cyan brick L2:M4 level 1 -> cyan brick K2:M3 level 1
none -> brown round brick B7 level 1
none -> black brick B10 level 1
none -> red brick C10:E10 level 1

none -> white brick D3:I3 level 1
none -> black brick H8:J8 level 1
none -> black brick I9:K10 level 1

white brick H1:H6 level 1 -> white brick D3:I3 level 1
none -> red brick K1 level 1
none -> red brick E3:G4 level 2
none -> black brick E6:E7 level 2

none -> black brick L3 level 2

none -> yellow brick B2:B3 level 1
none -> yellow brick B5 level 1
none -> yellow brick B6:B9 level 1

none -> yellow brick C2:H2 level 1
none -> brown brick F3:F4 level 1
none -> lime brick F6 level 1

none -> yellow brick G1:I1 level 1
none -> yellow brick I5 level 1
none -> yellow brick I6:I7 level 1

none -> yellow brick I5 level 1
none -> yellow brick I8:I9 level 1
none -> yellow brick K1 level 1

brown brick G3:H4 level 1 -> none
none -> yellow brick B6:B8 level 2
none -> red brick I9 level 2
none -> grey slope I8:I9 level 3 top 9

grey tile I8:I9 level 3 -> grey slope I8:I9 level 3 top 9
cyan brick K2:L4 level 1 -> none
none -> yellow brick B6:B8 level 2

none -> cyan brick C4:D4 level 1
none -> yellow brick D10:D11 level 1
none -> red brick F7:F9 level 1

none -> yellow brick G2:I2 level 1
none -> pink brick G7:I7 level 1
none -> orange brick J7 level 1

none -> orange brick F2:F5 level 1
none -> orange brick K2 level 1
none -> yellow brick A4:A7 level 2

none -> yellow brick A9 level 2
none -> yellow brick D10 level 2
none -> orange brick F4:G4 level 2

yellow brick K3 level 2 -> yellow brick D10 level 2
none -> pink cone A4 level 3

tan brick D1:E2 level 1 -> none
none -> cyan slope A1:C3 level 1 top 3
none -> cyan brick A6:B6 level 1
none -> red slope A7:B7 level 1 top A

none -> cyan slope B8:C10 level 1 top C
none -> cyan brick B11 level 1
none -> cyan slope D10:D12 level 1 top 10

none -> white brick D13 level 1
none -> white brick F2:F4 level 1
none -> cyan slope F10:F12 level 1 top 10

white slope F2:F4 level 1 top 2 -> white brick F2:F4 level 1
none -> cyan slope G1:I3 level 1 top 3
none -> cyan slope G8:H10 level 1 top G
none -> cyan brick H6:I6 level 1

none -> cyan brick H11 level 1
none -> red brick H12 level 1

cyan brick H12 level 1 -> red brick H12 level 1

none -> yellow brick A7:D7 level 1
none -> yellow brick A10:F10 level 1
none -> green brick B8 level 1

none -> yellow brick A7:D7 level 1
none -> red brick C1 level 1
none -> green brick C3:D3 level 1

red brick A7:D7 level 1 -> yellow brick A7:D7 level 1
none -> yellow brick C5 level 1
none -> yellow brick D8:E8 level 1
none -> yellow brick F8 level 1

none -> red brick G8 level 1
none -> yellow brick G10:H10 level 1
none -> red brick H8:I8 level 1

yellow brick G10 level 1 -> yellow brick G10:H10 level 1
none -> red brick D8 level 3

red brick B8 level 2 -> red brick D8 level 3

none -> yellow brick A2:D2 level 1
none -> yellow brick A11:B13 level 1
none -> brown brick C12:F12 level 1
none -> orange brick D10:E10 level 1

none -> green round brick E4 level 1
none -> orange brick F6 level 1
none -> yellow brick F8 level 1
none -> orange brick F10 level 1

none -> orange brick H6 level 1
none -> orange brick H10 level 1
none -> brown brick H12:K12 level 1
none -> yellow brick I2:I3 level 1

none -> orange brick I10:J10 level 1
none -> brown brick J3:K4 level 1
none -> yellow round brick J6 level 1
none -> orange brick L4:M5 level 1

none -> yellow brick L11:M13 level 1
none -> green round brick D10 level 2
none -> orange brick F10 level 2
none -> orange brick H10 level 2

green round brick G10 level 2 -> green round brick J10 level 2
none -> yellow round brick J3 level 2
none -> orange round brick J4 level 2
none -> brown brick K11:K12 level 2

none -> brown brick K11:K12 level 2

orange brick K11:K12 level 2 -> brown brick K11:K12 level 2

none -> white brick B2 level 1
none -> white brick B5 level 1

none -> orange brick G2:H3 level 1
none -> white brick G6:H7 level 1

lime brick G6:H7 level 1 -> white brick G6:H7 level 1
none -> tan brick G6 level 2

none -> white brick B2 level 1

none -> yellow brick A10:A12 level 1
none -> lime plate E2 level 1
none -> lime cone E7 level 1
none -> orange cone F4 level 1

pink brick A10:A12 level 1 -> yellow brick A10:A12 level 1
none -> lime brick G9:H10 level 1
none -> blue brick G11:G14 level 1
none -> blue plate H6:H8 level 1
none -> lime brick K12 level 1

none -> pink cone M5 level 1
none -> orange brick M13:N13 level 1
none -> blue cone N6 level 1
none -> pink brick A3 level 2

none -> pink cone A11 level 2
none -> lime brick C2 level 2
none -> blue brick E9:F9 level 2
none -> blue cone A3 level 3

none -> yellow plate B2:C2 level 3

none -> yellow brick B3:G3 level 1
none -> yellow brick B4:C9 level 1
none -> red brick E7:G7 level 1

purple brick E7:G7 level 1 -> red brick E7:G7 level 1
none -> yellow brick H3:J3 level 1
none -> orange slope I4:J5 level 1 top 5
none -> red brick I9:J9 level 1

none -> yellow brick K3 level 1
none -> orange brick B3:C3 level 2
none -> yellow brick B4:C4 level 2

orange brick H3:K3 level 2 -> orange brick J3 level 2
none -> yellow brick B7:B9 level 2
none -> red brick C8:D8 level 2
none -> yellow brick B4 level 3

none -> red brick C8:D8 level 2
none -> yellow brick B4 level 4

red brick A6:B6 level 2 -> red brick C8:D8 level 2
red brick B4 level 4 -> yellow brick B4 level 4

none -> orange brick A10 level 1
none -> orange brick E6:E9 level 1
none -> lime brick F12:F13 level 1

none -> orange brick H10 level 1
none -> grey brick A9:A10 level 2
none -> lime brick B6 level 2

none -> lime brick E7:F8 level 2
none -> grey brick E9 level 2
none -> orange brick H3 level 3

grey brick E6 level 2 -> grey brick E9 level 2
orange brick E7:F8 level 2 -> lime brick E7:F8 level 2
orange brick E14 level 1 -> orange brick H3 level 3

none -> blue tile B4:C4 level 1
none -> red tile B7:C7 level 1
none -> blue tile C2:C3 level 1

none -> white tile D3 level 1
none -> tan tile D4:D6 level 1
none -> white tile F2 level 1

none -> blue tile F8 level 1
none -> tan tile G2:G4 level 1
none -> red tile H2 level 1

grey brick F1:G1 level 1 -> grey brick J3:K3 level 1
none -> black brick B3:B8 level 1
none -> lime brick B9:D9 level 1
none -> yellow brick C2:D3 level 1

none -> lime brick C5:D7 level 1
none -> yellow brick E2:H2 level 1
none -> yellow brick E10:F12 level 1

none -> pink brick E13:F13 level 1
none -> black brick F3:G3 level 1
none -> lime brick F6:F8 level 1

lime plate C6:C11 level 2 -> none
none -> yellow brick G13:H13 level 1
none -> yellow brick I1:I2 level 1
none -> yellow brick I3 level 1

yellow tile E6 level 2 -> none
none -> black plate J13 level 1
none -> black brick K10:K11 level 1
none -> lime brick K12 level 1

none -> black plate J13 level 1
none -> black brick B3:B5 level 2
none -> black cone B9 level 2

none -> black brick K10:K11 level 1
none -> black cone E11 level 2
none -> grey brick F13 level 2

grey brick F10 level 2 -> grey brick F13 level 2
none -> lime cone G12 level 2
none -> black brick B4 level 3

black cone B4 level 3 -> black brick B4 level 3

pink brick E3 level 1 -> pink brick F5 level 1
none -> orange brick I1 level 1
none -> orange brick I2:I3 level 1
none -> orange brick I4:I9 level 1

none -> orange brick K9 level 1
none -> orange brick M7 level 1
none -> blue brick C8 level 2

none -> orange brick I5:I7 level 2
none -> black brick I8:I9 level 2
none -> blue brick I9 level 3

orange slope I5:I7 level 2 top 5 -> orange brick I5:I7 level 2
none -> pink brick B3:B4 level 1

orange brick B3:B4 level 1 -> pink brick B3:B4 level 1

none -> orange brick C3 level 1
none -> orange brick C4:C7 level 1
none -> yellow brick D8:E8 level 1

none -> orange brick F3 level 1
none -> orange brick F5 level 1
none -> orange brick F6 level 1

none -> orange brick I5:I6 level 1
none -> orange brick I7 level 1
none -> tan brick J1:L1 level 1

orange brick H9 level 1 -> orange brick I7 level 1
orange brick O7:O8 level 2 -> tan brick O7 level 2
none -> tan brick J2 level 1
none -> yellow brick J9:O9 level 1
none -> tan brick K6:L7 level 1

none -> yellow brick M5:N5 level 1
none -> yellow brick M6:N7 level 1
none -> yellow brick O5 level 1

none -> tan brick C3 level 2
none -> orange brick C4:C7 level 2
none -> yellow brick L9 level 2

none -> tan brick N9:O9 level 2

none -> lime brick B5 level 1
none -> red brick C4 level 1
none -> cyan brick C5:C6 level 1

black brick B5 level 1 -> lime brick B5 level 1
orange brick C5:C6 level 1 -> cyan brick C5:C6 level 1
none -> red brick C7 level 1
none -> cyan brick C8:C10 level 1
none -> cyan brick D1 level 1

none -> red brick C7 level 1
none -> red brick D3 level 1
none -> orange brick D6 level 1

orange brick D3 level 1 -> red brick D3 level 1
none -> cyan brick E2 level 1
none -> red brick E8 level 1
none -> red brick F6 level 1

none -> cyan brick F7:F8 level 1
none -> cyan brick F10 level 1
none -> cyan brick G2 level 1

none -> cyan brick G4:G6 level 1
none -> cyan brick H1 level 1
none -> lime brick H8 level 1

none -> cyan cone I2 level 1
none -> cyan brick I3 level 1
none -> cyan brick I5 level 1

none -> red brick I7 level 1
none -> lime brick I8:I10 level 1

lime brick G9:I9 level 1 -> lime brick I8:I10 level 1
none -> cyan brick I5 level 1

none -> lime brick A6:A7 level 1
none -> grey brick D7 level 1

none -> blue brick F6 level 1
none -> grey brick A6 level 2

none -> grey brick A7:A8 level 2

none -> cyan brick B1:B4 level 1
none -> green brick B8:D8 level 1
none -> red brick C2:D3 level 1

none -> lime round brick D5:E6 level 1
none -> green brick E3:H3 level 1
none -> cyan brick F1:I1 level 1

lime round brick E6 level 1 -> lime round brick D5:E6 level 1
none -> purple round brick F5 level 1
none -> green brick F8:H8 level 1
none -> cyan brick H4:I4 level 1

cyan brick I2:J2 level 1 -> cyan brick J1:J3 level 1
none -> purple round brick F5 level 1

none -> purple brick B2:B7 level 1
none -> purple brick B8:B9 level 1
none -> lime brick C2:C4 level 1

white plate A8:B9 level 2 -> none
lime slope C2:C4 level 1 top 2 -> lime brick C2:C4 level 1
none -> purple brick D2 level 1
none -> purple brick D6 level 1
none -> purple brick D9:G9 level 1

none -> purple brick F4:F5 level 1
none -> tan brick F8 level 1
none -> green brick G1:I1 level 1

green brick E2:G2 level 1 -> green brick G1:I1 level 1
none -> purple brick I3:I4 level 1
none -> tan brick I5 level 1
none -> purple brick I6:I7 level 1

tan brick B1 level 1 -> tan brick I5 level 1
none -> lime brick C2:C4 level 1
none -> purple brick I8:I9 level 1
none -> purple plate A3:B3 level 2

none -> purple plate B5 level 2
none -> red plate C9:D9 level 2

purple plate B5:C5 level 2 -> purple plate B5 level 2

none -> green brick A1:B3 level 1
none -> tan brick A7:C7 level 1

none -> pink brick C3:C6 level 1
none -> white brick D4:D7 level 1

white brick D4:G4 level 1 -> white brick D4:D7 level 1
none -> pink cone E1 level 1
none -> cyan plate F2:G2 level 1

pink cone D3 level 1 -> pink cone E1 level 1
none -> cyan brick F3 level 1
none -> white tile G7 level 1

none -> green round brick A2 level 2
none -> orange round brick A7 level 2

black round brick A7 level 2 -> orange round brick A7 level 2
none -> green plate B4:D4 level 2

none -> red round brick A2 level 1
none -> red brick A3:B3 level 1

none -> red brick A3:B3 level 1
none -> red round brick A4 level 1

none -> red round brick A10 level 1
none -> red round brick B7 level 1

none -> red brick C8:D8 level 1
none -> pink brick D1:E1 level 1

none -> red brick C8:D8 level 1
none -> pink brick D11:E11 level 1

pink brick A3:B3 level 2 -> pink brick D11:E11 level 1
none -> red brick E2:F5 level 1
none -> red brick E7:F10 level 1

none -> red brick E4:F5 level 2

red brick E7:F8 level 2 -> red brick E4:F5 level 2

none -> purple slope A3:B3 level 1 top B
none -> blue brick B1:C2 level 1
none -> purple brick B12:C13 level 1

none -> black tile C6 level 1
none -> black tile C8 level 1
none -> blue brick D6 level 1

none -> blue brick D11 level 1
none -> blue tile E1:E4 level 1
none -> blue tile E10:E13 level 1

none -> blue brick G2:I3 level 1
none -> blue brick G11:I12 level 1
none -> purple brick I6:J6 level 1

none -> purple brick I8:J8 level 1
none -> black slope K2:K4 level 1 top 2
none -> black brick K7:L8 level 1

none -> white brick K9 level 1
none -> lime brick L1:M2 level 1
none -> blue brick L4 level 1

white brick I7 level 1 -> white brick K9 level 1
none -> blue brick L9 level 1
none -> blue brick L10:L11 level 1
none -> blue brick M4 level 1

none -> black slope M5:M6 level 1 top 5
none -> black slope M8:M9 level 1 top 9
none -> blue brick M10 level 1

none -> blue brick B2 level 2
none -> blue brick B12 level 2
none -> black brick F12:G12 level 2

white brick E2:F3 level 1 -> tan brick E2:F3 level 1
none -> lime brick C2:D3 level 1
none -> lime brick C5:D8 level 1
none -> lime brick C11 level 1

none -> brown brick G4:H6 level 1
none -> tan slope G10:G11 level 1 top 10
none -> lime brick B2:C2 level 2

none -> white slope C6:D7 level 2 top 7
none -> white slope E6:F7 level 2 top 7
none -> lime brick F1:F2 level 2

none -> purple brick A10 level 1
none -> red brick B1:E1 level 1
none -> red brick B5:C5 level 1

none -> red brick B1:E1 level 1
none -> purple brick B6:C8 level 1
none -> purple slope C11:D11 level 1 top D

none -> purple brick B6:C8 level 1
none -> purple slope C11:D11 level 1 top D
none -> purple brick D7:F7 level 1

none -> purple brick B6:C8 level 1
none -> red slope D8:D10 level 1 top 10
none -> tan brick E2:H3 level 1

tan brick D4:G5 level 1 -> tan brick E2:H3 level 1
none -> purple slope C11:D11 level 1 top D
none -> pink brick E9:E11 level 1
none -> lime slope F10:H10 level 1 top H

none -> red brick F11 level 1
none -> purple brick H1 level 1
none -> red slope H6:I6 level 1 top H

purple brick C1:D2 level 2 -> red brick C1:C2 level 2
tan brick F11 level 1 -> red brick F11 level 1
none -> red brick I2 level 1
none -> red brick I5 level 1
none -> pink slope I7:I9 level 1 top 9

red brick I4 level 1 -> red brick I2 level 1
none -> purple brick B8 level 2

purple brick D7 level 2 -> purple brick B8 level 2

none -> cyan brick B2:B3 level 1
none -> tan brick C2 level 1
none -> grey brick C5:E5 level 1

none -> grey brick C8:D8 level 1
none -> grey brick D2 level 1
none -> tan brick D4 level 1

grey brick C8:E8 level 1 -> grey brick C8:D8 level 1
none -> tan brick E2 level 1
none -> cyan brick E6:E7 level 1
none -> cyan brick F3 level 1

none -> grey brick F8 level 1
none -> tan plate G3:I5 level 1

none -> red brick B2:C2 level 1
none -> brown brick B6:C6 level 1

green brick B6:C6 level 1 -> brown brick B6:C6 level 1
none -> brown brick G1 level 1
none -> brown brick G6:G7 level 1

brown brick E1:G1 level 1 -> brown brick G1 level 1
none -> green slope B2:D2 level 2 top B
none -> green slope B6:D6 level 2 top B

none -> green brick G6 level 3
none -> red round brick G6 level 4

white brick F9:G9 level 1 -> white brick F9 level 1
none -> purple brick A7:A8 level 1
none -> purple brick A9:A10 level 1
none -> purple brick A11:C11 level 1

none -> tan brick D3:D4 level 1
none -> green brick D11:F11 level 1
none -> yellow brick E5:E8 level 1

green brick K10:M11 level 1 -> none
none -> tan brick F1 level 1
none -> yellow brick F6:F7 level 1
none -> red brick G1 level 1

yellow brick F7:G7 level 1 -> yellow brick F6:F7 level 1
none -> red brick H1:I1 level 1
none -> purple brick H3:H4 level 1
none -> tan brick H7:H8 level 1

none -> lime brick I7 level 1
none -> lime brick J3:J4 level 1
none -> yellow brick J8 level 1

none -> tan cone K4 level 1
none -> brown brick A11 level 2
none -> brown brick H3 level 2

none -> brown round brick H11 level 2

■ ■ ■ ■

BRIEF: Produce a word-for-word copy of everything above from the line holding "none -> yellow brick B4 level 3" down to the line holding "none -> orange brick K9 level 1", with both of those lines kept.

ANSWER TO THIS EXERCISE:
none -> yellow brick B4 level 3

none -> red brick C8:D8 level 2
none -> yellow brick B4 level 4

red brick A6:B6 level 2 -> red brick C8:D8 level 2
red brick B4 level 4 -> yellow brick B4 level 4

none -> orange brick A10 level 1
none -> orange brick E6:E9 level 1
none -> lime brick F12:F13 level 1

none -> orange brick H10 level 1
none -> grey brick A9:A10 level 2
none -> lime brick B6 level 2

none -> lime brick E7:F8 level 2
none -> grey brick E9 level 2
none -> orange brick H3 level 3

grey brick E6 level 2 -> grey brick E9 level 2
orange brick E7:F8 level 2 -> lime brick E7:F8 level 2
orange brick E14 level 1 -> orange brick H3 level 3

none -> blue tile B4:C4 level 1
none -> red tile B7:C7 level 1
none -> blue tile C2:C3 level 1

none -> white tile D3 level 1
none -> tan tile D4:D6 level 1
none -> white tile F2 level 1

none -> blue tile F8 level 1
none -> tan tile G2:G4 level 1
none -> red tile H2 level 1

grey brick F1:G1 level 1 -> grey brick J3:K3 level 1
none -> black brick B3:B8 level 1
none -> lime brick B9:D9 level 1
none -> yellow brick C2:D3 level 1

none -> lime brick C5:D7 level 1
none -> yellow brick E2:H2 level 1
none -> yellow brick E10:F12 level 1

none -> pink brick E13:F13 level 1
none -> black brick F3:G3 level 1
none -> lime brick F6:F8 level 1

lime plate C6:C11 level 2 -> none
none -> yellow brick G13:H13 level 1
none -> yellow brick I1:I2 level 1
none -> yellow brick I3 level 1

yellow tile E6 level 2 -> none
none -> black plate J13 level 1
none -> black brick K10:K11 level 1
none -> lime brick K12 level 1

none -> black plate J13 level 1
none -> black brick B3:B5 level 2
none -> black cone B9 level 2

none -> black brick K10:K11 level 1
none -> black cone E11 level 2
none -> grey brick F13 level 2

grey brick F10 level 2 -> grey brick F13 level 2
none -> lime cone G12 level 2
none -> black brick B4 level 3

black cone B4 level 3 -> black brick B4 level 3

pink brick E3 level 1 -> pink brick F5 level 1
none -> orange brick I1 level 1
none -> orange brick I2:I3 level 1
none -> orange brick I4:I9 level 1

none -> orange brick K9 level 1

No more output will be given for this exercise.